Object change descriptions
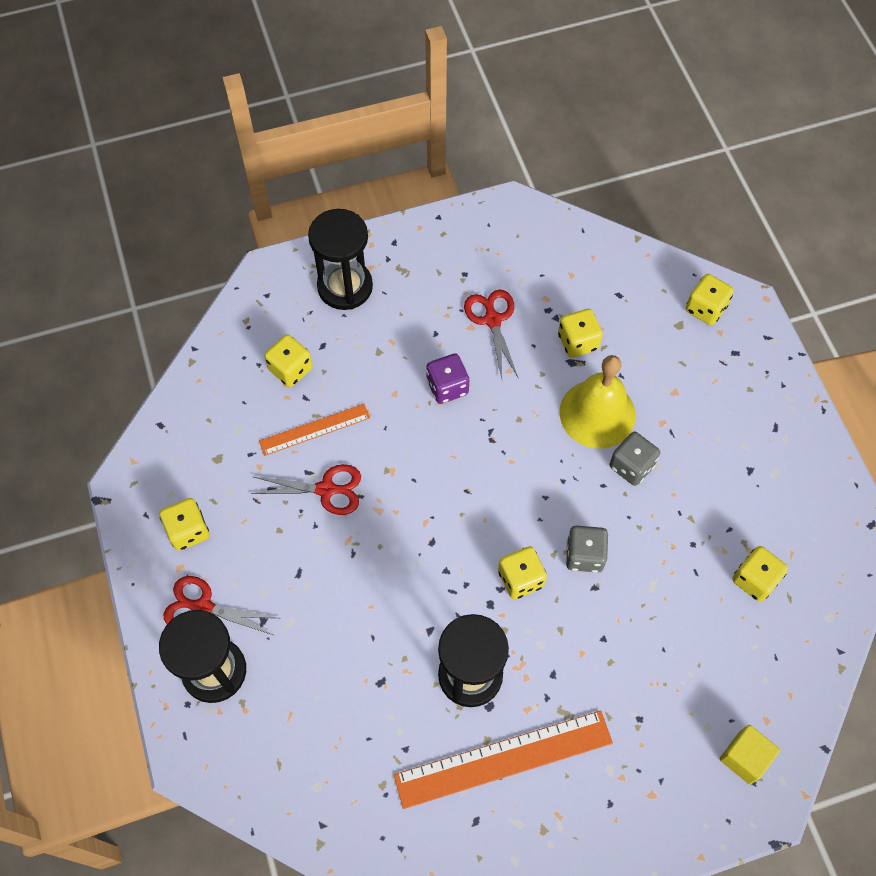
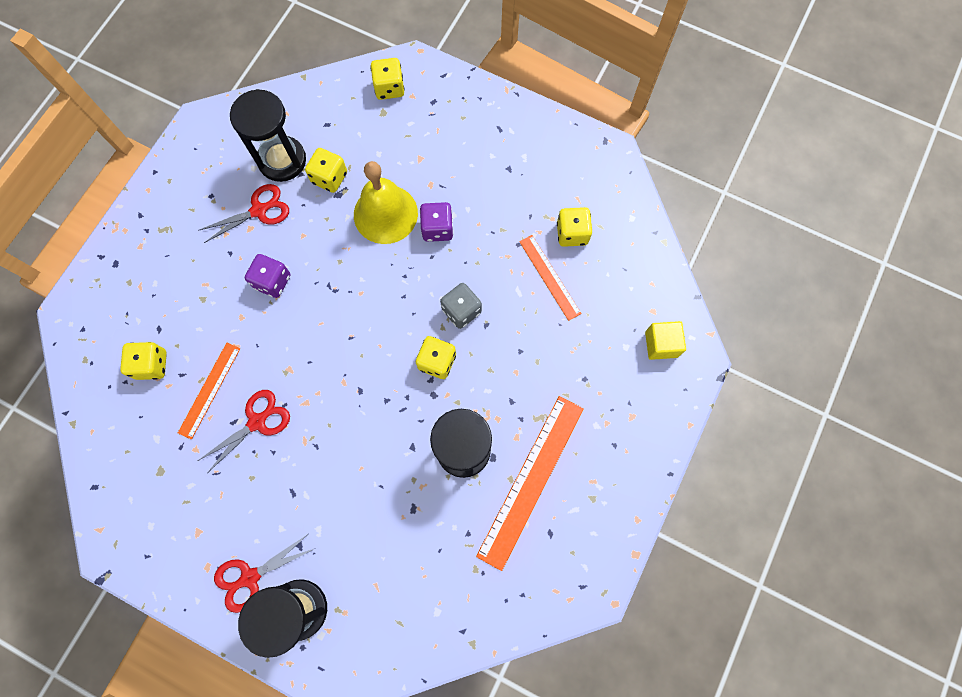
camera: 45 degrees left, 10 degrees up
(188, 531) = (188, 538): yellow dice -> none
(345, 286) = (134, 275): black hourglass -> black hourglass (282, 160)
(492, 319) = (259, 210): red scissors -> red scissors turned 120 degrees clockwise
(631, 466) = (437, 229): grey dice -> purple dice
(695, 599) = (549, 277): none -> orange ruler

- TASK INSTRUCTIONS
Could you set down exactly the lines from the one containing "(345, 286) = (134, 275): black" through the last line of the records above, both included?

- RESPONSE
(345, 286) = (134, 275): black hourglass -> black hourglass (282, 160)
(492, 319) = (259, 210): red scissors -> red scissors turned 120 degrees clockwise
(631, 466) = (437, 229): grey dice -> purple dice
(695, 599) = (549, 277): none -> orange ruler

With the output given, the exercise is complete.